◆ **Task instructions**: Your task is to repeat the records exactly from the line containing "RGB2 pin GND: GND -> 3V3" onward, through the final line.

Records contained in a dataset
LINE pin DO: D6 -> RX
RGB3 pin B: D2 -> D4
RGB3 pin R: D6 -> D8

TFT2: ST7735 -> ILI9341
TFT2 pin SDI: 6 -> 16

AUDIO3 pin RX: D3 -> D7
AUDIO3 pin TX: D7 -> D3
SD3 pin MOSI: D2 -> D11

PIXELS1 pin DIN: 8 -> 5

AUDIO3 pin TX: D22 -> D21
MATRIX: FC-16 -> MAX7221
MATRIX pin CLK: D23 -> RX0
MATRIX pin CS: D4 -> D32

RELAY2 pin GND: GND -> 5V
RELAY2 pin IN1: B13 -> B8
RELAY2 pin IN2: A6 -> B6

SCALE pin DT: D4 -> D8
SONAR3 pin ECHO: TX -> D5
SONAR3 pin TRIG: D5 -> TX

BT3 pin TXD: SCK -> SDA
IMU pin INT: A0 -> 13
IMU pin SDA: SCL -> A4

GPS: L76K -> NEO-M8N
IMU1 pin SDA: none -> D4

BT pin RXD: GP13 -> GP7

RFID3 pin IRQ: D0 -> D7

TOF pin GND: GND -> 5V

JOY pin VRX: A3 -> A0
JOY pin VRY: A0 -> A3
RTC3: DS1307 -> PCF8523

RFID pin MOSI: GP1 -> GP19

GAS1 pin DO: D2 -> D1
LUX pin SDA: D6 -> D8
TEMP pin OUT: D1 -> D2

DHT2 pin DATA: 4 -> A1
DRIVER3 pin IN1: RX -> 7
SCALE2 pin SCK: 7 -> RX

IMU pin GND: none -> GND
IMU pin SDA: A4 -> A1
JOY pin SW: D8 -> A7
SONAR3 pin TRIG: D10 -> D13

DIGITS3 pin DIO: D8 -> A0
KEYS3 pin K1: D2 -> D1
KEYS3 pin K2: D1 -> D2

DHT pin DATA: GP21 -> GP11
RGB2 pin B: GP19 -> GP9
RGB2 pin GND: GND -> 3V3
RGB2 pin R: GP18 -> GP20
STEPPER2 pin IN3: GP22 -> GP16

◆ **Output of the exercise**:
RGB2 pin GND: GND -> 3V3
RGB2 pin R: GP18 -> GP20
STEPPER2 pin IN3: GP22 -> GP16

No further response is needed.